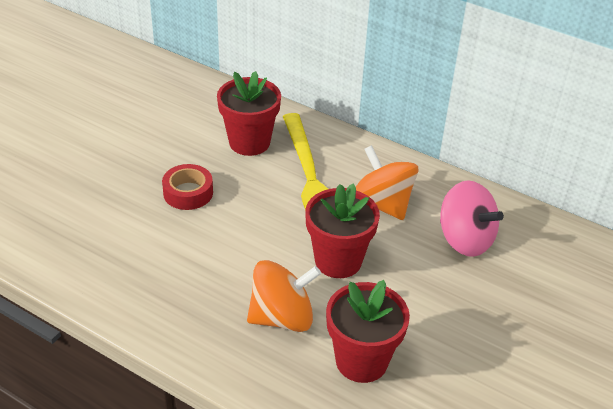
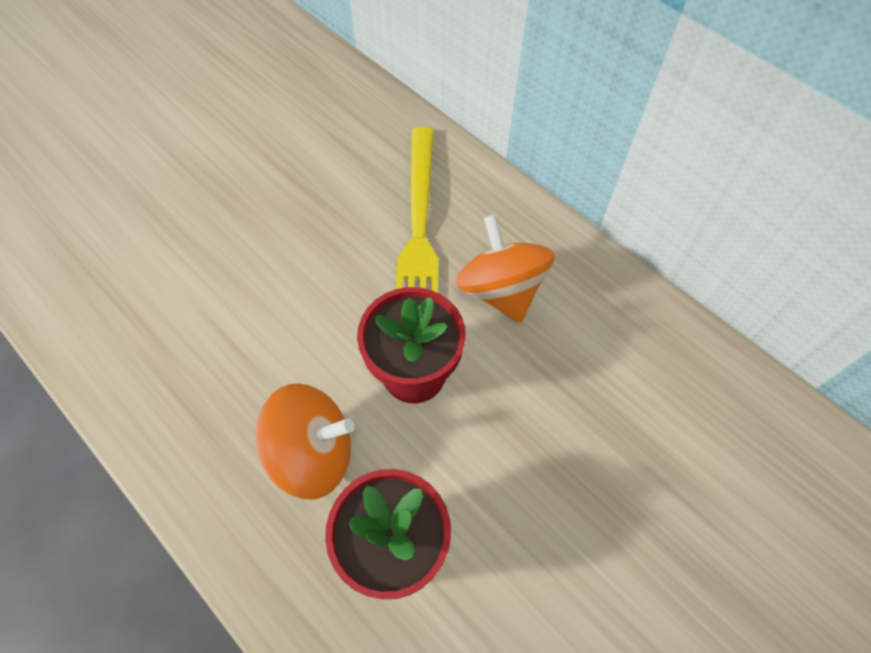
camera: 15 degrees right, 20 degrees up
(188, 193) = (257, 231): red tape -> none
(249, 142) = (358, 164): red flower pot -> none
(465, 240) = (597, 369): pink spinning top -> none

------------------------------------------------

*Your objective*.
Could you give back the full listing word for word, leaving out the images?

*Answer space*.
camera: 15 degrees right, 20 degrees up
(188, 193) = (257, 231): red tape -> none
(249, 142) = (358, 164): red flower pot -> none
(465, 240) = (597, 369): pink spinning top -> none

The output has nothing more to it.